(Data excerpts)
*****
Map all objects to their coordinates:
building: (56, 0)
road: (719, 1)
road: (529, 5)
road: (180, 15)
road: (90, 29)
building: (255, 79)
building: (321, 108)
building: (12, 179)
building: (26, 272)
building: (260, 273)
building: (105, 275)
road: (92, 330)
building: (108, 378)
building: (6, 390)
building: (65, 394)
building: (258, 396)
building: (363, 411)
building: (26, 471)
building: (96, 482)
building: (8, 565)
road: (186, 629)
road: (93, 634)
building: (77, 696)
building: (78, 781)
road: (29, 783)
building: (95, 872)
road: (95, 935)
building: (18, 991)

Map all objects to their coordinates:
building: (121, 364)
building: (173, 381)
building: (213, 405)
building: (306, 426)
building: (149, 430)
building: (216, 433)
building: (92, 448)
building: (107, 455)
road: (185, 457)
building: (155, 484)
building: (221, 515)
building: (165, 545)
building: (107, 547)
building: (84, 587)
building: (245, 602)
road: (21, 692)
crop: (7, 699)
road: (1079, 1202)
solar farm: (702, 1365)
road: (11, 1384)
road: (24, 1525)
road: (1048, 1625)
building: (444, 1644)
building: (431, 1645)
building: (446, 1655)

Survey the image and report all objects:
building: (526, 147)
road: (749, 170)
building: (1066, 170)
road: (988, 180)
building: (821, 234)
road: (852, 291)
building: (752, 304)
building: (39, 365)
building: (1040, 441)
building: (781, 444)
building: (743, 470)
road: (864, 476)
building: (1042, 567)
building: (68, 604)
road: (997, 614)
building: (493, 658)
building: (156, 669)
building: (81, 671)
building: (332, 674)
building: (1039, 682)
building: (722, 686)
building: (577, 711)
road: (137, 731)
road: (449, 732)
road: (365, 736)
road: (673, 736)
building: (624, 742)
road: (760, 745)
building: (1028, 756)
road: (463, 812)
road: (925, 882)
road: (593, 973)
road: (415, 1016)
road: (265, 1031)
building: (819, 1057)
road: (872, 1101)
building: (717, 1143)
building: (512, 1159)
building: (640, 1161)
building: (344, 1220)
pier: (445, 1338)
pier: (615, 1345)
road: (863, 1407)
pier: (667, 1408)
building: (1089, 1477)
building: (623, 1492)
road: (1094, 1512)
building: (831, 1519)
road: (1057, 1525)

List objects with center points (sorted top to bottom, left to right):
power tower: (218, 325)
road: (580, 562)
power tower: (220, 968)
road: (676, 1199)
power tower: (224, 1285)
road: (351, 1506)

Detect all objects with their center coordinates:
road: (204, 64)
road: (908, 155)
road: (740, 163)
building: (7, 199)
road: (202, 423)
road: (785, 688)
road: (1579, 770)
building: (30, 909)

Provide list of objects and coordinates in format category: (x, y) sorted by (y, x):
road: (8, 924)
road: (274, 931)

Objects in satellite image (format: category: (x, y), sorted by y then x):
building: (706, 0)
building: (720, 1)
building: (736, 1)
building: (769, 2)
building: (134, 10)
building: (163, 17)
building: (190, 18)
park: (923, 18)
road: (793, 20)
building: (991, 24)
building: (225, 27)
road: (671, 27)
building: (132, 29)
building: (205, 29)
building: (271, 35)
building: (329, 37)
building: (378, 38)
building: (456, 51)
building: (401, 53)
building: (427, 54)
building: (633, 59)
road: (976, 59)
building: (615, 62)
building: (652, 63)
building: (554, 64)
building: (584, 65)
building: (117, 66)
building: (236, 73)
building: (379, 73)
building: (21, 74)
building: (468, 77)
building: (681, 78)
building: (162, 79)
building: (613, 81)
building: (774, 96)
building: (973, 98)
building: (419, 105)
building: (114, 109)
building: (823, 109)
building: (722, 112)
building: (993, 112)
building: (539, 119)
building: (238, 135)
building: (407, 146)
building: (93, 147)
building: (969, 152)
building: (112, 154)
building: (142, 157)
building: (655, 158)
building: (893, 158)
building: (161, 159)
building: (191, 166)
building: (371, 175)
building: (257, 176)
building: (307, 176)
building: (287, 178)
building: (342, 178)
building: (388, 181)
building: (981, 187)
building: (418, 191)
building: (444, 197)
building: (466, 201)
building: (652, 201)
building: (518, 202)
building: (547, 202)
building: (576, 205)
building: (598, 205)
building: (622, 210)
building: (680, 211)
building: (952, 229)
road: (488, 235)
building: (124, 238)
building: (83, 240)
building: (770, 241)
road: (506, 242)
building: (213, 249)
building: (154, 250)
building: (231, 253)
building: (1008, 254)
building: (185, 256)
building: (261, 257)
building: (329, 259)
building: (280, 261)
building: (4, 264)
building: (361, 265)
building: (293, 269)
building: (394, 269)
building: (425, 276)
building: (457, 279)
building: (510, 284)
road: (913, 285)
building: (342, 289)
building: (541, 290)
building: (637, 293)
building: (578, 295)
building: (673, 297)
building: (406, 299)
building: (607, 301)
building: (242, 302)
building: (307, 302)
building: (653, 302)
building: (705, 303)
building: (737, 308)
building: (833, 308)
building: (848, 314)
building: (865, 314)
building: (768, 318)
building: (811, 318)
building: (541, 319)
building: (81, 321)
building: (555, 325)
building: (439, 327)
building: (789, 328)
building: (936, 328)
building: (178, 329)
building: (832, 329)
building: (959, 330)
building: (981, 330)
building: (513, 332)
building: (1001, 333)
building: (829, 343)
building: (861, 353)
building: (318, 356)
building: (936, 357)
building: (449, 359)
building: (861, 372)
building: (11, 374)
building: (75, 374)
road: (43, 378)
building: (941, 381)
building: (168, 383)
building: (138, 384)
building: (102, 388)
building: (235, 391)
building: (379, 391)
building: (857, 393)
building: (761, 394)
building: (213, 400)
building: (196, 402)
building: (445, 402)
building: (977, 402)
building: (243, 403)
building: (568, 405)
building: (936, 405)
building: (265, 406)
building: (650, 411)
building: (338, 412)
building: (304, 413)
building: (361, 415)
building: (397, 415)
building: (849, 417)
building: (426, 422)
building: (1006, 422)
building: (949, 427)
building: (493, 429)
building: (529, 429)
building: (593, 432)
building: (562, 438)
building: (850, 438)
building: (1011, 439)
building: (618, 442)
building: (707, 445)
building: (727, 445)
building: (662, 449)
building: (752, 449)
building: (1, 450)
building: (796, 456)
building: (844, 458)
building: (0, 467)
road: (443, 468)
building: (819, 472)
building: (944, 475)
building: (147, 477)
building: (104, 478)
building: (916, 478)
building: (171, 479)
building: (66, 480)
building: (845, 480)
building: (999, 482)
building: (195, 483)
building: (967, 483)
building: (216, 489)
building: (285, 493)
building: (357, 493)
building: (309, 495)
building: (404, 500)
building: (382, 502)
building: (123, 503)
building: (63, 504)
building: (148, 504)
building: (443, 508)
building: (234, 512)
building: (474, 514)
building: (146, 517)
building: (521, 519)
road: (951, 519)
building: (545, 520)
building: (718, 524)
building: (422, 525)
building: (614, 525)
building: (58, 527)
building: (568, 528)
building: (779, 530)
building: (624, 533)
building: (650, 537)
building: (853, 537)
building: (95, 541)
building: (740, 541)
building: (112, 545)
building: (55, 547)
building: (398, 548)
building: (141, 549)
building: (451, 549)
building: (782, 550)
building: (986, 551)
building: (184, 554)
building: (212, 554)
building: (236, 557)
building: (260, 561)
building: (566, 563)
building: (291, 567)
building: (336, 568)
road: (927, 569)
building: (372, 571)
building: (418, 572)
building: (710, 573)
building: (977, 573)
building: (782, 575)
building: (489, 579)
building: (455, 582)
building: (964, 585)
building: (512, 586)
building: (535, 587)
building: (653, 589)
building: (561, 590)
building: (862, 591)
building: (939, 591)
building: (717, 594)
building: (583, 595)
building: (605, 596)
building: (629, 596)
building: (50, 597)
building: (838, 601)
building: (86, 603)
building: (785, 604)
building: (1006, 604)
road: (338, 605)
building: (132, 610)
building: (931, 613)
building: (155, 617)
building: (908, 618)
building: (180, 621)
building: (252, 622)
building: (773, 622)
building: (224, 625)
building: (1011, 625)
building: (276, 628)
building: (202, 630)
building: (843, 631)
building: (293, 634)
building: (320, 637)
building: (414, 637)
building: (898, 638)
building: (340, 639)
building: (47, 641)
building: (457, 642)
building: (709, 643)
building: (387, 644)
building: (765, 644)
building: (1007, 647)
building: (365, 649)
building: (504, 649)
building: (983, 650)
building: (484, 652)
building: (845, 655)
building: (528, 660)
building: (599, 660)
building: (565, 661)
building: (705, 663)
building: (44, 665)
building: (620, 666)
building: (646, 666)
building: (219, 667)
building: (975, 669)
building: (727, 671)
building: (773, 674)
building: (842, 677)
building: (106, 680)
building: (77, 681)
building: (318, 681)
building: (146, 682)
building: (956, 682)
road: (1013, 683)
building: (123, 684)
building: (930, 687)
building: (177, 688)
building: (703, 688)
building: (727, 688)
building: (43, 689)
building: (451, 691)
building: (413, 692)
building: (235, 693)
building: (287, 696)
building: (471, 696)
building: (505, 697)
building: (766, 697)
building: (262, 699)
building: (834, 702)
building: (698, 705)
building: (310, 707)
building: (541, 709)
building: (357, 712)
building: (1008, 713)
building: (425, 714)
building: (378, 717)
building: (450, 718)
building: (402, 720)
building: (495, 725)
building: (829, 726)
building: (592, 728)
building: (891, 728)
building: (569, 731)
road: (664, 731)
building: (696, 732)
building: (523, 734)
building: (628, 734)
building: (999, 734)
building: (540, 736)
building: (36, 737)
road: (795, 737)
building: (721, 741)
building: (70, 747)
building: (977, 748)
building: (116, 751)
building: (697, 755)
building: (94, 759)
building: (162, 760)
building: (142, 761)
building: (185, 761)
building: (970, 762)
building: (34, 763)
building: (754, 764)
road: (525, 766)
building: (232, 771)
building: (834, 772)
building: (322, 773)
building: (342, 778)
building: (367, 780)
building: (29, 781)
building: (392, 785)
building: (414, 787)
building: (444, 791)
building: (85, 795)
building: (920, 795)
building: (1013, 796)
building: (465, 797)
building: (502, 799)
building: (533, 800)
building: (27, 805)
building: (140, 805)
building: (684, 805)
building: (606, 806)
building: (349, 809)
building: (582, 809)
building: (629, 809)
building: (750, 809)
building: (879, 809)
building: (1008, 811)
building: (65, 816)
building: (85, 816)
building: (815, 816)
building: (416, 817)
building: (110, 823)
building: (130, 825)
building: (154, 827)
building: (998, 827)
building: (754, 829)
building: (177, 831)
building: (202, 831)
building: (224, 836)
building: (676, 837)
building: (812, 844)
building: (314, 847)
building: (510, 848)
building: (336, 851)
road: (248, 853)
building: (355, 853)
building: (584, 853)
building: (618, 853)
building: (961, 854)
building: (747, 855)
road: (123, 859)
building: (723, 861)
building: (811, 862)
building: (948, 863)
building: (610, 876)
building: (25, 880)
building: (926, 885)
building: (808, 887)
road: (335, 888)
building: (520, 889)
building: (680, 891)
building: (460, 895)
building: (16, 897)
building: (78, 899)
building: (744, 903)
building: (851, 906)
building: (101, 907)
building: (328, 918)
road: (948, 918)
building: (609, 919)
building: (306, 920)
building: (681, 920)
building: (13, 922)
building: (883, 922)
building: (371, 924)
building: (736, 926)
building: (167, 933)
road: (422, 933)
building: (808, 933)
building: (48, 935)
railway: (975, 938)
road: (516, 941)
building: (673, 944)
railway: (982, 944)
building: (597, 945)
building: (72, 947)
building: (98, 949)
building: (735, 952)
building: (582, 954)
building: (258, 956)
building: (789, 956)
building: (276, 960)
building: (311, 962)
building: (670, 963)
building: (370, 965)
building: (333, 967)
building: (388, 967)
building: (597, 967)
*****
Out of the records above, pick each line that contains the string "with".

= RESPONSE BOX =
List objects with center points (sorted top to bottom, left to right):
Detect all objects with their center coordinates:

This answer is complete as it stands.